-- Stated exercise --
Copy everything from the line containing "Transcribe the sheet" down to the line containing "r8 gisis8 eis'16 ais'8. gis'4 fis'4( |", including both of those lines.
[start Provided entries]
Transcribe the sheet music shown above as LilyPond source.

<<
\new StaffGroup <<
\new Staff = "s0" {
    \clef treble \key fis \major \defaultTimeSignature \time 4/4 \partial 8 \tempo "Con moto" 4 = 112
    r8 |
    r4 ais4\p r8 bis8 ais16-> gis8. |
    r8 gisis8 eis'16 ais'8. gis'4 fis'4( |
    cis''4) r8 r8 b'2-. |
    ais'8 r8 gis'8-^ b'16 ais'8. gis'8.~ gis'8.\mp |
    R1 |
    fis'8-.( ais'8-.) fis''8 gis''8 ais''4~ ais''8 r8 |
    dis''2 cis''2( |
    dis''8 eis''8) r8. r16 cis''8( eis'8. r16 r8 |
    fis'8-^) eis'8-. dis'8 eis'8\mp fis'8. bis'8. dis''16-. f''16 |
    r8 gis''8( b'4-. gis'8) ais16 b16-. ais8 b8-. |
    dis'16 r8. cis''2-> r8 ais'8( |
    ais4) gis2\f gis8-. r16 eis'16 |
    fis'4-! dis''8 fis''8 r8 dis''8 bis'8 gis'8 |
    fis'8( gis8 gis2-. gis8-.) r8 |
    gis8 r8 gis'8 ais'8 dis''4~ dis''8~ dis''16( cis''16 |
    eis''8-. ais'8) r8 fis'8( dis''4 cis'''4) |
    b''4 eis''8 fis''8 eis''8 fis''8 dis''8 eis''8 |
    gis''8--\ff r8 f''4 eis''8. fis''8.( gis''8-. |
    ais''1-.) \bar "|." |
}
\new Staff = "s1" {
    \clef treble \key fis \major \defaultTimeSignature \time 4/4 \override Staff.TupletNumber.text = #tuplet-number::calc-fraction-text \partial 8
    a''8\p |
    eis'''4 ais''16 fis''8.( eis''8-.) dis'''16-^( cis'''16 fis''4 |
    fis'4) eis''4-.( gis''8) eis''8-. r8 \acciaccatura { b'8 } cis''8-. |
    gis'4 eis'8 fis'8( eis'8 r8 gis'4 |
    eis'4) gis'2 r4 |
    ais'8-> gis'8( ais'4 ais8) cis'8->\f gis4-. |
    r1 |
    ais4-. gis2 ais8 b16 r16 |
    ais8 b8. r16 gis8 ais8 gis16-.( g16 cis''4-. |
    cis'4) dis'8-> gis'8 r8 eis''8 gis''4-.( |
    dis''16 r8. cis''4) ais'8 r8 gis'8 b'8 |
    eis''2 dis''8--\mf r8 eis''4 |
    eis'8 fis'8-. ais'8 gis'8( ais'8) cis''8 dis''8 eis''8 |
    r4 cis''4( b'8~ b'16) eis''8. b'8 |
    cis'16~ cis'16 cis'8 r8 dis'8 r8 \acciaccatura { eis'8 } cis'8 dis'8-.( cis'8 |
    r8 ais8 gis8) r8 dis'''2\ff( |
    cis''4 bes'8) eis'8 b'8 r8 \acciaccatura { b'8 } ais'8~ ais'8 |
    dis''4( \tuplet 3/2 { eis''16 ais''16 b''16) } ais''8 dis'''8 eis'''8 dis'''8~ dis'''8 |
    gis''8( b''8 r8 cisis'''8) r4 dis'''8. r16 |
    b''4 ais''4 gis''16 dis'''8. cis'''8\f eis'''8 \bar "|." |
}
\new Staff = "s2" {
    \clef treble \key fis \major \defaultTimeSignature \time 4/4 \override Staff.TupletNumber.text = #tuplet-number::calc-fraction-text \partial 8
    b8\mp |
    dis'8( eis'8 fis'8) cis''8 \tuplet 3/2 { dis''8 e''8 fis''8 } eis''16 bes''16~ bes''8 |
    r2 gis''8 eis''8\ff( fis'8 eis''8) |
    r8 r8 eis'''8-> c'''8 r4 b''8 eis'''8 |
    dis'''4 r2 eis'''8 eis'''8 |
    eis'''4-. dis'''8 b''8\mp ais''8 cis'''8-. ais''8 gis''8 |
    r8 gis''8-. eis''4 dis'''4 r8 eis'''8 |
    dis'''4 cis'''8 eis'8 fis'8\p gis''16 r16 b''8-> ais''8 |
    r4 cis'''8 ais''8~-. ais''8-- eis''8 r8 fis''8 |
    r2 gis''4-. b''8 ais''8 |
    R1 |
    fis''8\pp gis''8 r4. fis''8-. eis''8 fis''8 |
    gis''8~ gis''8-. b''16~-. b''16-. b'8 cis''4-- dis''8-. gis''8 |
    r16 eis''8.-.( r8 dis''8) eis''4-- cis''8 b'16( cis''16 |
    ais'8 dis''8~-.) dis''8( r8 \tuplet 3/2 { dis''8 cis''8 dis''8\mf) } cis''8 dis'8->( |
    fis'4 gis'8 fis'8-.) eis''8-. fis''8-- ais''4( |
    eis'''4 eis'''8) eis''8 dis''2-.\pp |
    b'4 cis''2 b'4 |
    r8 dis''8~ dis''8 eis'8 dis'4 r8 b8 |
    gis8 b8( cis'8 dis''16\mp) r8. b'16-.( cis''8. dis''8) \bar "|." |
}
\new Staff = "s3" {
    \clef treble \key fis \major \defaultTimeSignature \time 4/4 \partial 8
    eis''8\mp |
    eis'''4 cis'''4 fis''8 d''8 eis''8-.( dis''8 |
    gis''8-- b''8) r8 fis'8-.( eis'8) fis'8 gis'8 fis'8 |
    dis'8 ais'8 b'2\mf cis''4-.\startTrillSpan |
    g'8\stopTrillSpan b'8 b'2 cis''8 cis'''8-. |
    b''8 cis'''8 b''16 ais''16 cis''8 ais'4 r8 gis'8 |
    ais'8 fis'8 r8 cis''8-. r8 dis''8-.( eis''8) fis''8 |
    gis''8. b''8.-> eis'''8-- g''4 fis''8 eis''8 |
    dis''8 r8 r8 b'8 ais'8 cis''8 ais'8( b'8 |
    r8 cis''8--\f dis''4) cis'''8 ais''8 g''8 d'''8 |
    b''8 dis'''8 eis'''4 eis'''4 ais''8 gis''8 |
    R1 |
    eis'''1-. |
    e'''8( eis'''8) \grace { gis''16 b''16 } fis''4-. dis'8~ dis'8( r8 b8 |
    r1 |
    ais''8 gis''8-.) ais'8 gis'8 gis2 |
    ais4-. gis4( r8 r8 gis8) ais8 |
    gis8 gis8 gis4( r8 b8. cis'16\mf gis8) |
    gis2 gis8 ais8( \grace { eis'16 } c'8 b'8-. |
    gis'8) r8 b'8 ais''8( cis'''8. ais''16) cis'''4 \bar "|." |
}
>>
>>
[end Provided entries]
[start Provided entries]
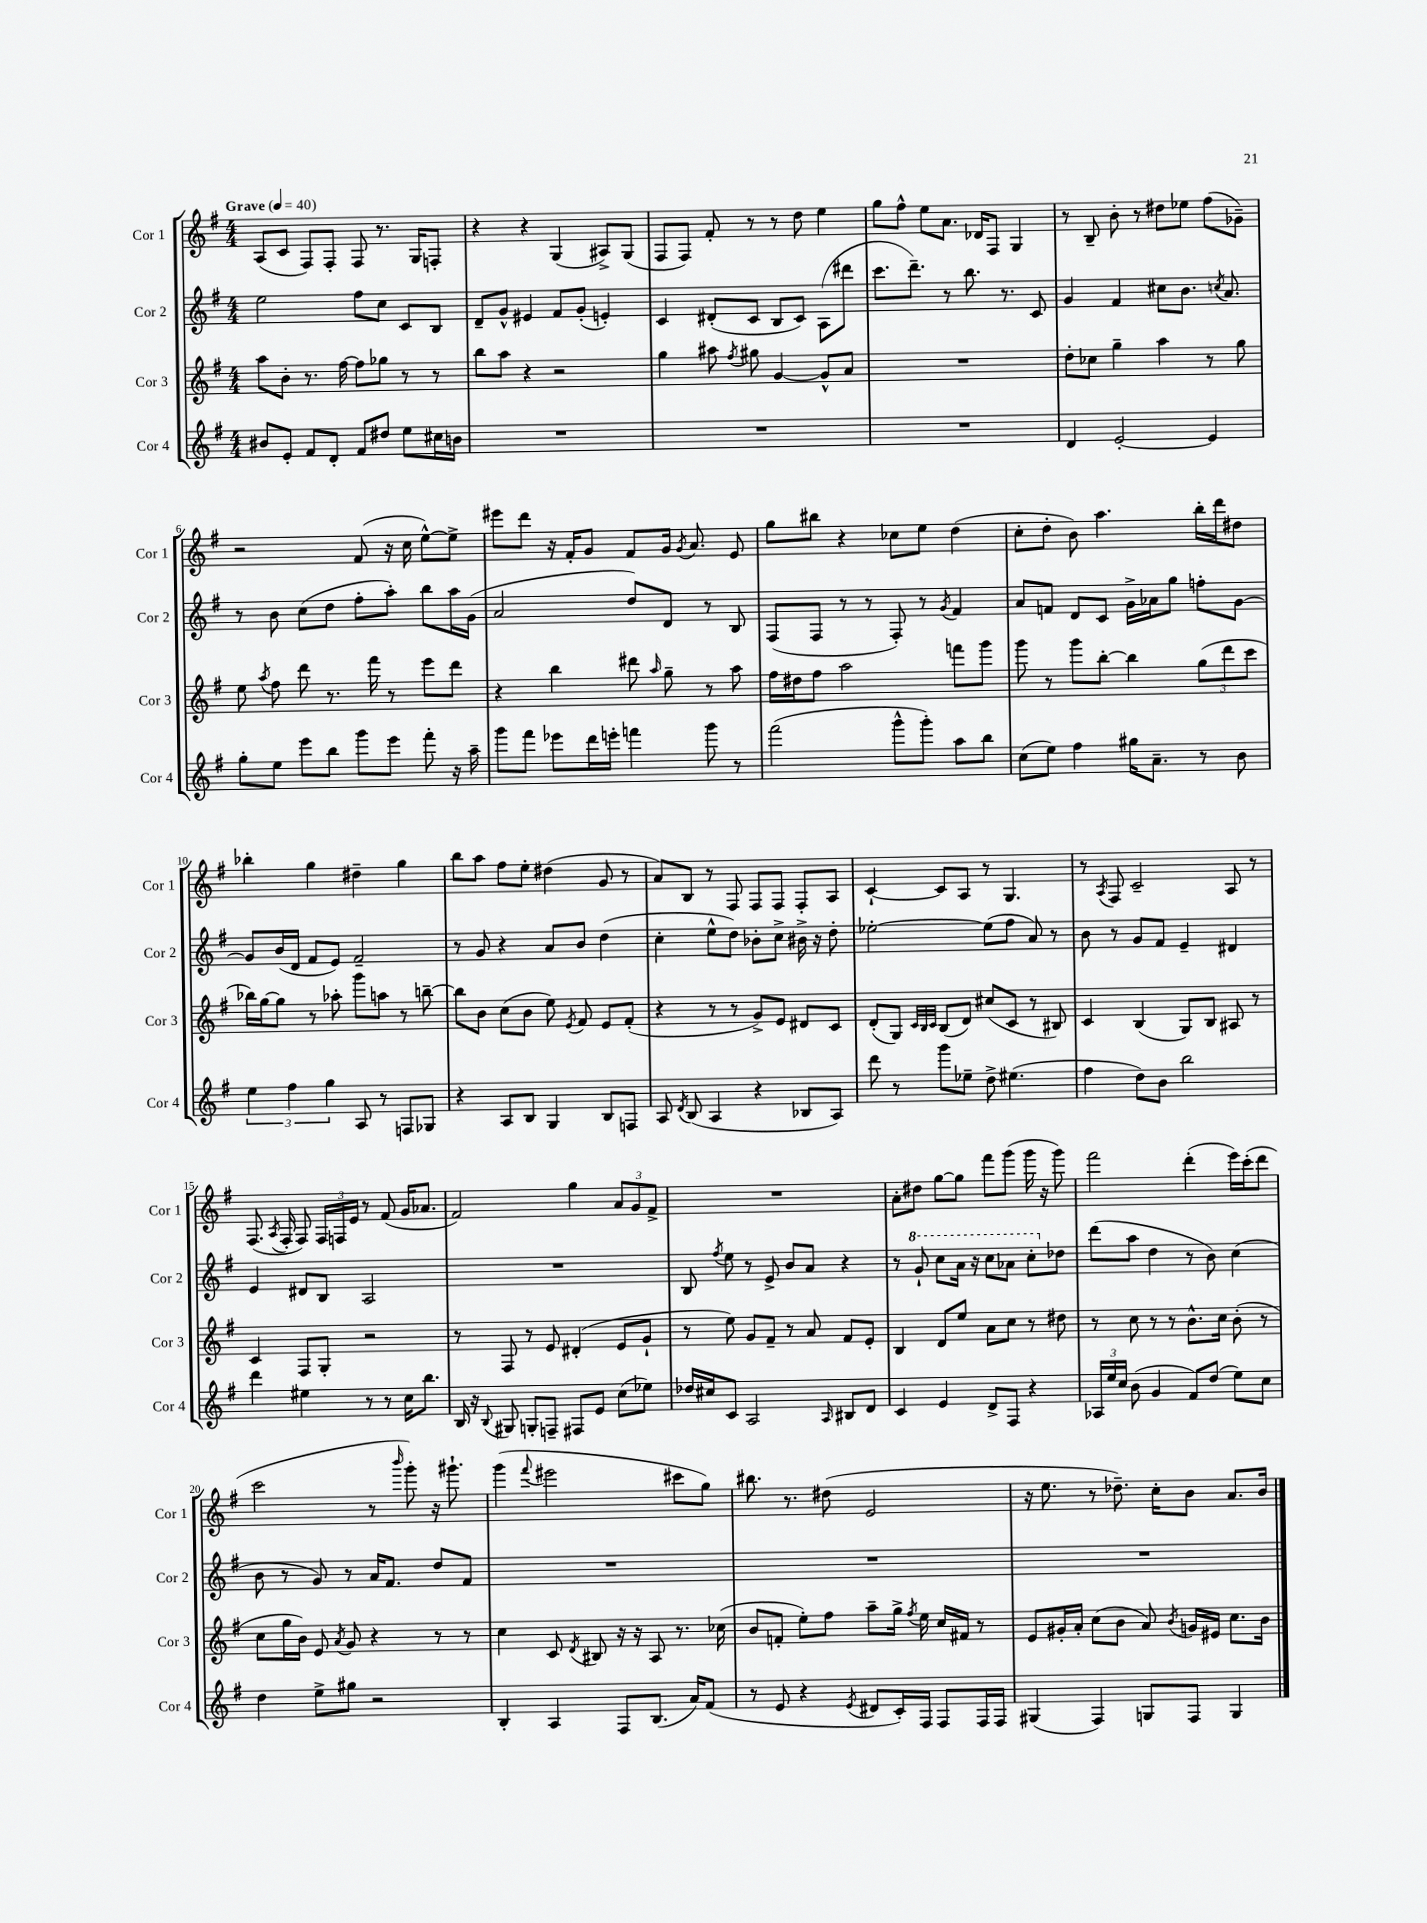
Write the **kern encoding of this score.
[end Provided entries]
-- Solution --
Transcribe the sheet music shown above as LilyPond source.

<<
\new StaffGroup <<
\new Staff = "s0" {
    \clef treble \key fis \major \defaultTimeSignature \time 4/4 \partial 8 \tempo "Con moto" 4 = 112
    r8 |
    r4 ais4\p r8 bis8 ais16-> gis8. |
    r8 gisis8 eis'16 ais'8. gis'4 fis'4( |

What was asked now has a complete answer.